**Stored data entries:**
----------

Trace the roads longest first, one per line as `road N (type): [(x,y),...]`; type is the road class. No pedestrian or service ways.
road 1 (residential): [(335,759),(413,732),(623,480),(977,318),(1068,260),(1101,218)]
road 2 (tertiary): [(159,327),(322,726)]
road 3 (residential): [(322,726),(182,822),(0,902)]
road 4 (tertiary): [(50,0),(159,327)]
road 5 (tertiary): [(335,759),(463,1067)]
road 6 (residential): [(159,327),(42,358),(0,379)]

----------

**Problem to work on:** From the first line to the last, repeat the records exactly.

**Task answer:**
Trace the roads longest first, one per line as `road N (type): [(x,y),...]`; type is the road class. No pedestrian or service ways.
road 1 (residential): [(335,759),(413,732),(623,480),(977,318),(1068,260),(1101,218)]
road 2 (tertiary): [(159,327),(322,726)]
road 3 (residential): [(322,726),(182,822),(0,902)]
road 4 (tertiary): [(50,0),(159,327)]
road 5 (tertiary): [(335,759),(463,1067)]
road 6 (residential): [(159,327),(42,358),(0,379)]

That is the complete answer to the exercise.